* **Your task**
Determine how many lines of the material hold the string "right" and reply with only that number.

* **Data for this exercise**
= = = = = = =

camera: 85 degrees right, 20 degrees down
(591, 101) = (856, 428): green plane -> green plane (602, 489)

= = = = = = =

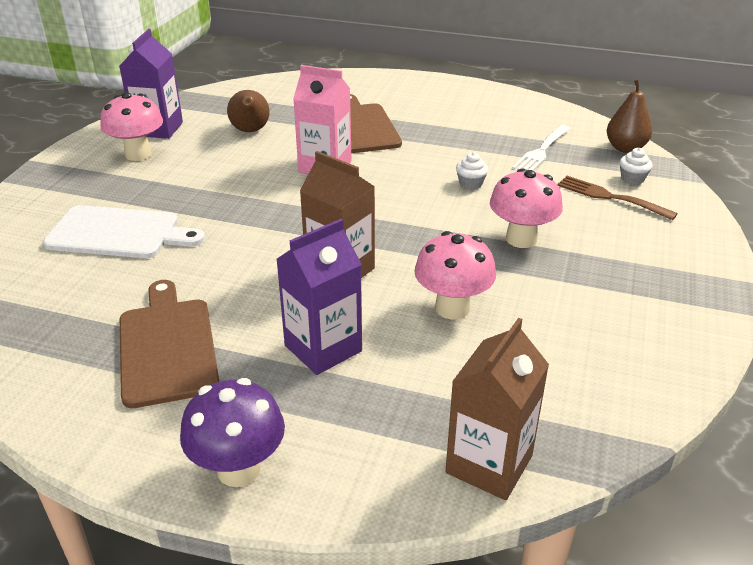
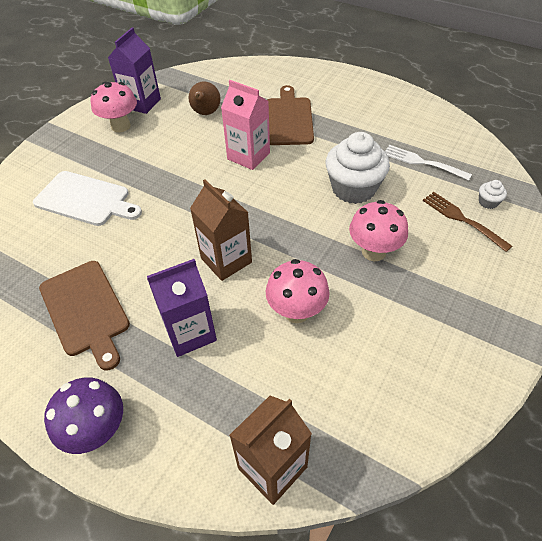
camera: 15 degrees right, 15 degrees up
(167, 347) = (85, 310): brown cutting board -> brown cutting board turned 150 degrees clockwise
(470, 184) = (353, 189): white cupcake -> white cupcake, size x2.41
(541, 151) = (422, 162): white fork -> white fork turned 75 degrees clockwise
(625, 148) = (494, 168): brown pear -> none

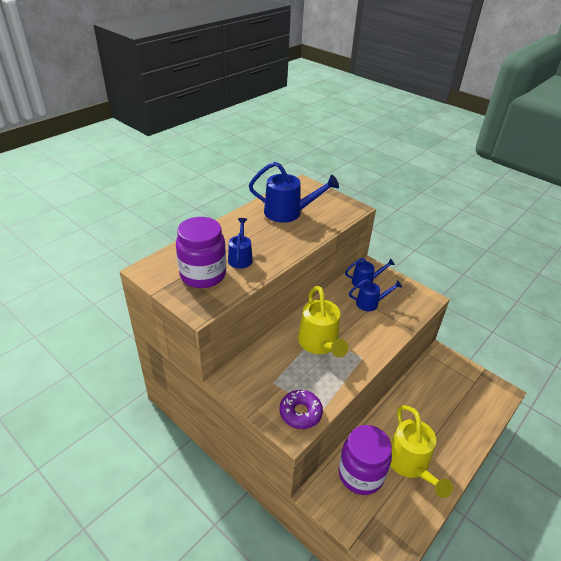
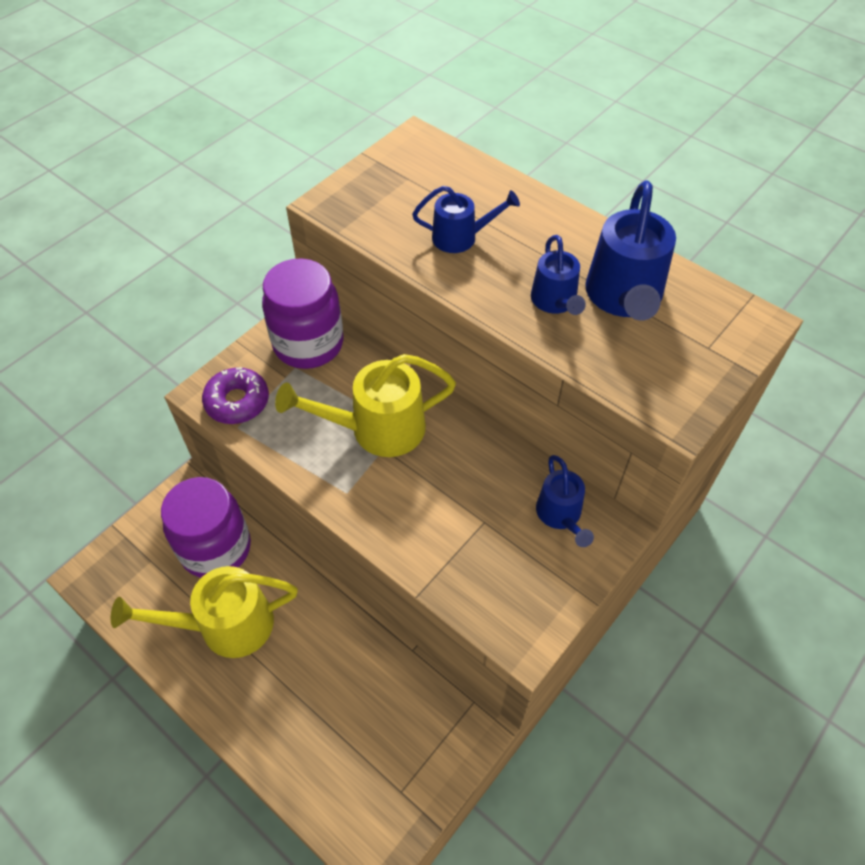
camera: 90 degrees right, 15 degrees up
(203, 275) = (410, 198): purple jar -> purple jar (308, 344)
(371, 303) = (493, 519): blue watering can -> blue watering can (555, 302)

= = = = = = =

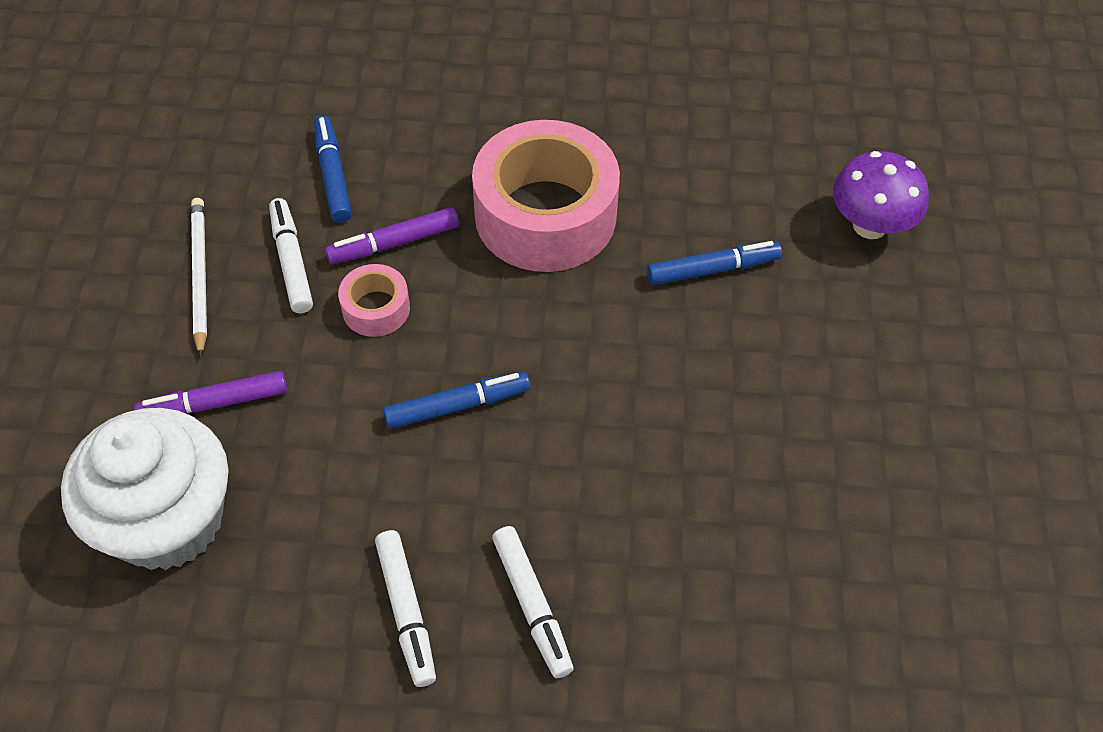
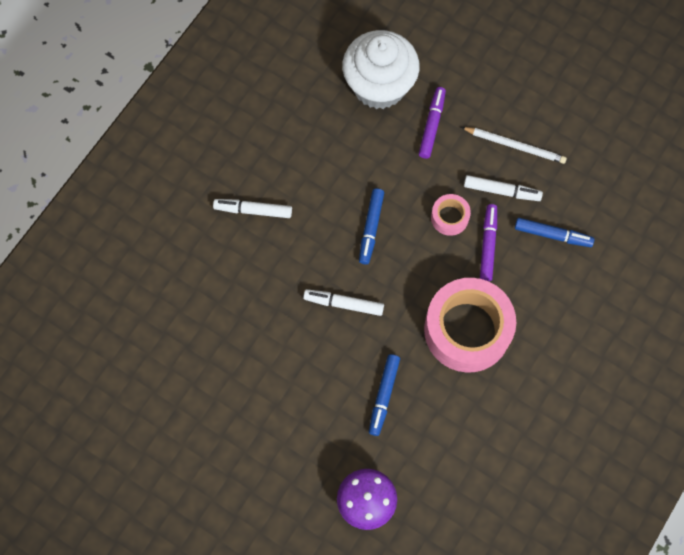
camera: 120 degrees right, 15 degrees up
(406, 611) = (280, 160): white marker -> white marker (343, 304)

= = = = = = =

* **Answer to this task**
4